[Excerpted data]
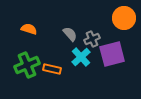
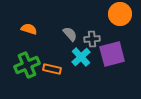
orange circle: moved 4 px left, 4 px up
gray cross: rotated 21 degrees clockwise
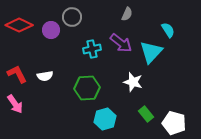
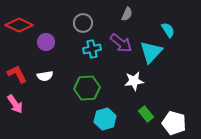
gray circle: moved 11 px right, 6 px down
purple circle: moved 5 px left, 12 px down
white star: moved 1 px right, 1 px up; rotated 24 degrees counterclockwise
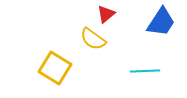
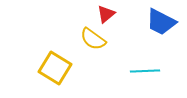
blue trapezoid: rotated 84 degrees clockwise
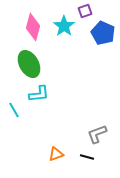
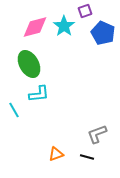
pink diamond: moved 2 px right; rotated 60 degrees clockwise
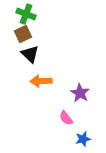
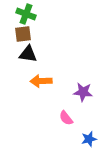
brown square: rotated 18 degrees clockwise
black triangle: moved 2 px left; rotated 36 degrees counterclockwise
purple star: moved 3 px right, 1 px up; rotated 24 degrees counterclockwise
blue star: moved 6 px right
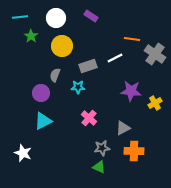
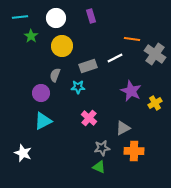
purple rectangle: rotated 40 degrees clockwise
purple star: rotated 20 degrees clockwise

[Exercise brief] Extract exactly the lines from the one containing "pink diamond: moved" through the last line of the records above, both included, and leave out the pictures.

[Exercise output]
pink diamond: moved 2 px right; rotated 60 degrees clockwise
brown square: rotated 18 degrees clockwise
black triangle: moved 2 px left; rotated 36 degrees counterclockwise
purple star: moved 3 px right, 1 px up; rotated 24 degrees counterclockwise
blue star: moved 6 px right
purple rectangle: rotated 40 degrees clockwise
purple star: rotated 20 degrees clockwise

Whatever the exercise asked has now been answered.